**DIRECTIONS**
Count the lines in the items below that contain the string "kern", treating uppercase and lowercase as different. Give only the number.

(Data records)
---

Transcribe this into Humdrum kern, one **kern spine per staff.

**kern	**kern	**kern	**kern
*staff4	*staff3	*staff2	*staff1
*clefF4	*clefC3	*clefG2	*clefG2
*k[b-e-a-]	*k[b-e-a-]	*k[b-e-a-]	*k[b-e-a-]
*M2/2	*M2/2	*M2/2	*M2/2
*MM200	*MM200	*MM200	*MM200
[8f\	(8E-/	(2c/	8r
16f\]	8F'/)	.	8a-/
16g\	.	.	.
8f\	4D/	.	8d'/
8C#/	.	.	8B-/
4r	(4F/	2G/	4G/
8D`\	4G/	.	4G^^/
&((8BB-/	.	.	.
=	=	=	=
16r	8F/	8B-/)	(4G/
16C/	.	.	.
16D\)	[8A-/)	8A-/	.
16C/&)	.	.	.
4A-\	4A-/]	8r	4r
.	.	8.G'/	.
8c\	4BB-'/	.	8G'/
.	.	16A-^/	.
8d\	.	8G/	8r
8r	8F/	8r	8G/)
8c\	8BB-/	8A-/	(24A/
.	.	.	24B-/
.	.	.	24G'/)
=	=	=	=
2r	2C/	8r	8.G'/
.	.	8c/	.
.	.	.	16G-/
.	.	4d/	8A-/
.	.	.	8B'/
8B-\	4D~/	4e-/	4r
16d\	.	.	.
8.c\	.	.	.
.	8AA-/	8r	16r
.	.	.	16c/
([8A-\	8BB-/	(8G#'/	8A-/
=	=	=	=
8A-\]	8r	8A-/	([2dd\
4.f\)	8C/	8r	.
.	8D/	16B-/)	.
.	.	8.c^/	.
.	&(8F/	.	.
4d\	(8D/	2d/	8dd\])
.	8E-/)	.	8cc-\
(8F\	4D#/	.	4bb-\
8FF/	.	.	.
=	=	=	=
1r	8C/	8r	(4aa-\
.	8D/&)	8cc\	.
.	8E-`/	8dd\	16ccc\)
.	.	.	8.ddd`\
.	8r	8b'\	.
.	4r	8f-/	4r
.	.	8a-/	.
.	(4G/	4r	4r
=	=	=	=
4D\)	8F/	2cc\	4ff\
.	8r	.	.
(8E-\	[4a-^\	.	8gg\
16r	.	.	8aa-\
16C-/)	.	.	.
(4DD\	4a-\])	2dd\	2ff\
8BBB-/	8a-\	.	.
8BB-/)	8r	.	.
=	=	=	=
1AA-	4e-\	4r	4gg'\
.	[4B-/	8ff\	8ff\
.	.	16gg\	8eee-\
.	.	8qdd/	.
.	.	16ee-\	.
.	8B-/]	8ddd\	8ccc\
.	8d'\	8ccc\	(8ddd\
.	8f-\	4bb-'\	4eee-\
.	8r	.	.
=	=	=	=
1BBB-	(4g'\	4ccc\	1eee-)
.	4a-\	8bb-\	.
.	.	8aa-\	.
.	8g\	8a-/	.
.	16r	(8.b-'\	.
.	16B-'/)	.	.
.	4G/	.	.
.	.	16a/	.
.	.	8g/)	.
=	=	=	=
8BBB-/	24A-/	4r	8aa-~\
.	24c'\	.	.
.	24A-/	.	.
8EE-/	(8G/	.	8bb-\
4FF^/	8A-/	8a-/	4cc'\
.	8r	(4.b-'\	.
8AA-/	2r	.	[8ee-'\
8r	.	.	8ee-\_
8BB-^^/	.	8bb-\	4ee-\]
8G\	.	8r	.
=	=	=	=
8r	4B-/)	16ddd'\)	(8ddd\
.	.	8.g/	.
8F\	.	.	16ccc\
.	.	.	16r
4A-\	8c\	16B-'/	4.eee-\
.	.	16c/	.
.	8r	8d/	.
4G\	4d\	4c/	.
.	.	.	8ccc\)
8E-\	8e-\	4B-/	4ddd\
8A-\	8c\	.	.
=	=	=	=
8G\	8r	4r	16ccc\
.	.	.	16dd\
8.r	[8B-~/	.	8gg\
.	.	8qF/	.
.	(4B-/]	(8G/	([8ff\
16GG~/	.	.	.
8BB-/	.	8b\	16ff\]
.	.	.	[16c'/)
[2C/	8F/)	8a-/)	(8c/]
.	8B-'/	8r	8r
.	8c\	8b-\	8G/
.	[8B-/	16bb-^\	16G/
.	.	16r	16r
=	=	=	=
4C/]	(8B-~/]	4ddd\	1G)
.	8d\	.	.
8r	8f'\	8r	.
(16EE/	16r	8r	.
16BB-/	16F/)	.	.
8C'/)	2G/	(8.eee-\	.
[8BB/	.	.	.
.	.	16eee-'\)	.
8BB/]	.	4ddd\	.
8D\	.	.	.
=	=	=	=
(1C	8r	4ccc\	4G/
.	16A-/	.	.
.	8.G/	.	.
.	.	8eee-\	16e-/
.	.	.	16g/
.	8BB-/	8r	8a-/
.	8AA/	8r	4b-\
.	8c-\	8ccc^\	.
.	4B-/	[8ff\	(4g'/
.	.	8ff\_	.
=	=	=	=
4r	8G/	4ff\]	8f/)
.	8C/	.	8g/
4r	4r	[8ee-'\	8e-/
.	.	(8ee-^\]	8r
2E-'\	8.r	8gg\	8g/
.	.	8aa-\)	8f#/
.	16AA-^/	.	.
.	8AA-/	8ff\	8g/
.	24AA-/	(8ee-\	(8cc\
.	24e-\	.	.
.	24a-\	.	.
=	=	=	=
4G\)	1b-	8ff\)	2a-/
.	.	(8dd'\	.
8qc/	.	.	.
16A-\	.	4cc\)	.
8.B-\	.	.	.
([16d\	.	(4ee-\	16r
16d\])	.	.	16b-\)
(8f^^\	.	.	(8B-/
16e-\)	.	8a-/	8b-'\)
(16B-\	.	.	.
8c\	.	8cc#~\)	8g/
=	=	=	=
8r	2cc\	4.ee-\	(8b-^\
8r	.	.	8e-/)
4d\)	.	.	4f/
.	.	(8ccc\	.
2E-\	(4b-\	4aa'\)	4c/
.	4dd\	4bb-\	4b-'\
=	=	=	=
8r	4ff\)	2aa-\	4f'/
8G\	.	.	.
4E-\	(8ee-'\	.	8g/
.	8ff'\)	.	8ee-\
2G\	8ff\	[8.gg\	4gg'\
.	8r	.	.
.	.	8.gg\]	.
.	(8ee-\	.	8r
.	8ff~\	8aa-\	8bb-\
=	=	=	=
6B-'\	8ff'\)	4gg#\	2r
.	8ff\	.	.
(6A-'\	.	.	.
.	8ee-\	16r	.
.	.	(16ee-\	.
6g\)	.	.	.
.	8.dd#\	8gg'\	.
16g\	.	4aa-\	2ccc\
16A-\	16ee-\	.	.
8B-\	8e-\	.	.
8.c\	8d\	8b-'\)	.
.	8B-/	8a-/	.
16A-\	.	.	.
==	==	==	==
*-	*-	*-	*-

---

**WRITTEN REPLY**
2